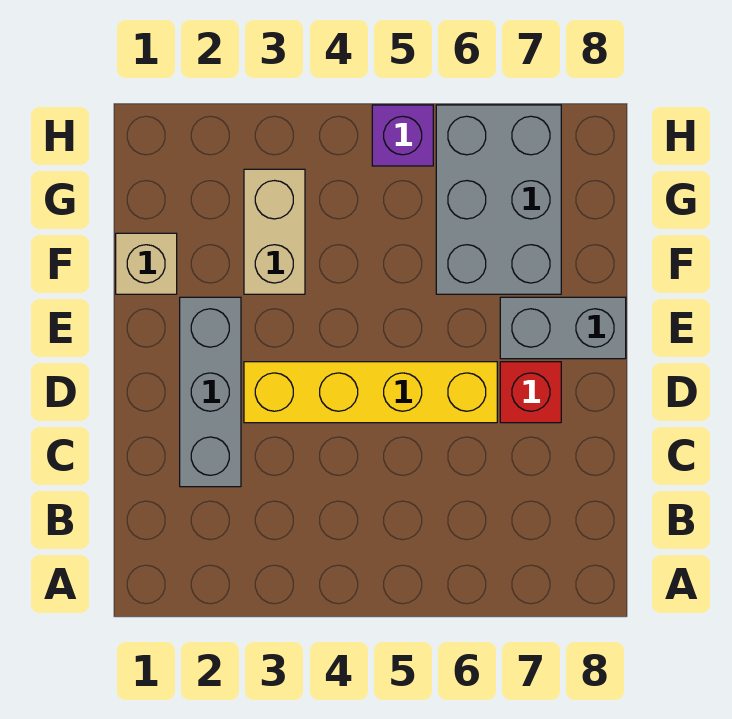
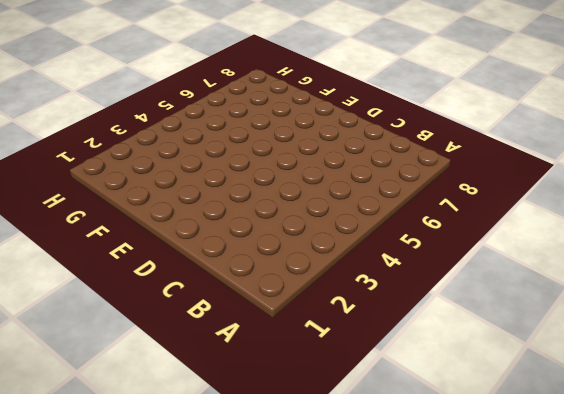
none -> grey brick C2:E2 level 1
none -> yellow brick D3:D6 level 1

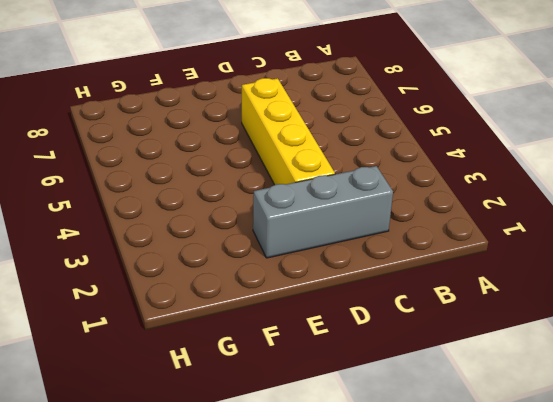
none -> red brick D7 level 1
none -> grey brick E7:E8 level 1

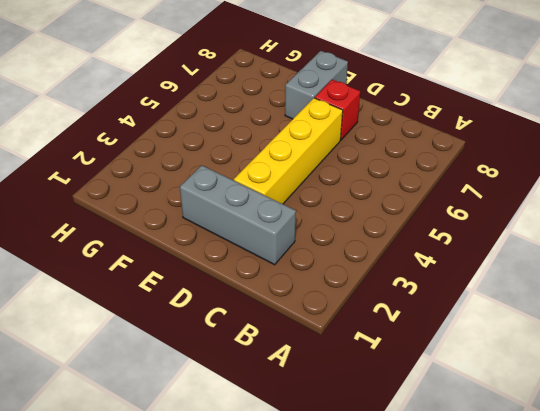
none -> tan brick F1 level 1
none -> tan brick F3:G3 level 1

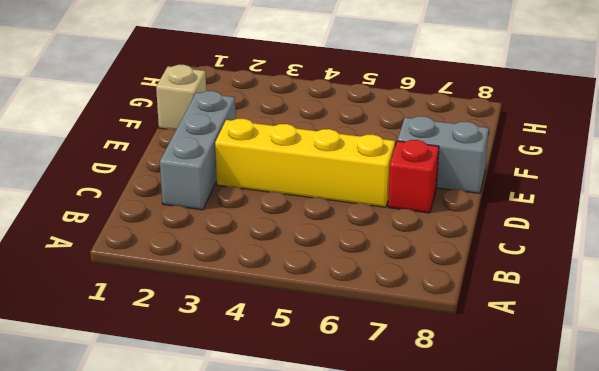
none -> tan brick F3:G3 level 1
none -> grey brick F6:H7 level 1

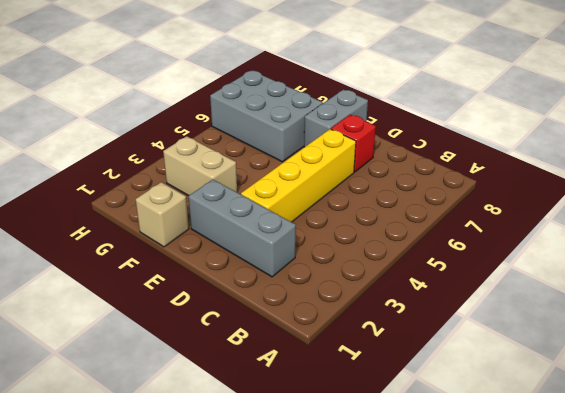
none -> purple brick H5 level 1

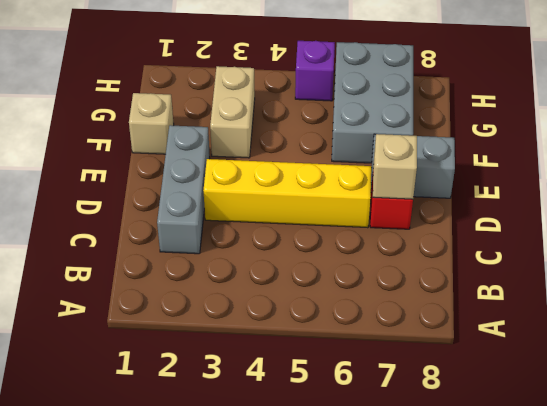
tan brick D7 level 2 -> none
------------------------
**AIM OF THE TASK**
Transcribe the data exactly, minus any images.

**ANSWER TO THIS PROBLEM**
none -> grey brick C2:E2 level 1
none -> yellow brick D3:D6 level 1

none -> red brick D7 level 1
none -> grey brick E7:E8 level 1

none -> tan brick F1 level 1
none -> tan brick F3:G3 level 1

none -> tan brick F3:G3 level 1
none -> grey brick F6:H7 level 1

none -> purple brick H5 level 1

tan brick D7 level 2 -> none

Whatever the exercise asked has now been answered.